The result should be every line of the listing that holds the word "degrees".

### Data supplied
==*==
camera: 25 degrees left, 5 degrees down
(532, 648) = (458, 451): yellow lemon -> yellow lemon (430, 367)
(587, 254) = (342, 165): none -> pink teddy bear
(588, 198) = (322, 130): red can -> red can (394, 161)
==*==
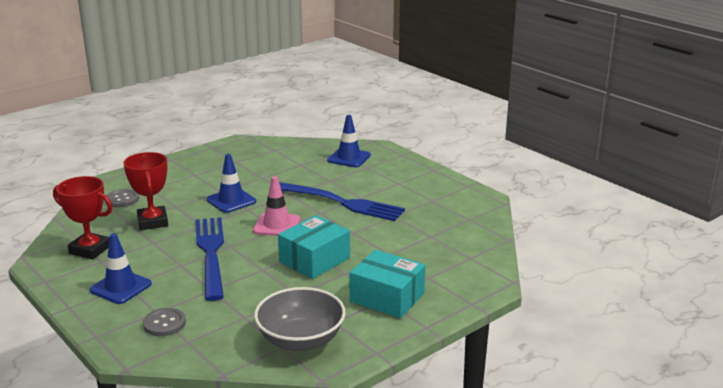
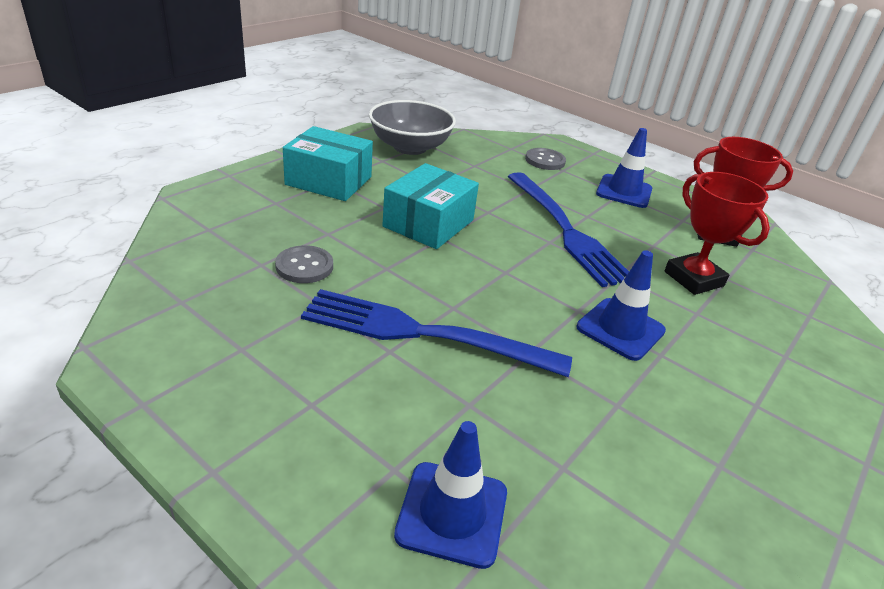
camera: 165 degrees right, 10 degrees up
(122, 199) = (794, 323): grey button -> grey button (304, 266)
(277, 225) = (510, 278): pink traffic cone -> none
==*==
### Answer for the task
camera: 25 degrees left, 5 degrees down
camera: 165 degrees right, 10 degrees up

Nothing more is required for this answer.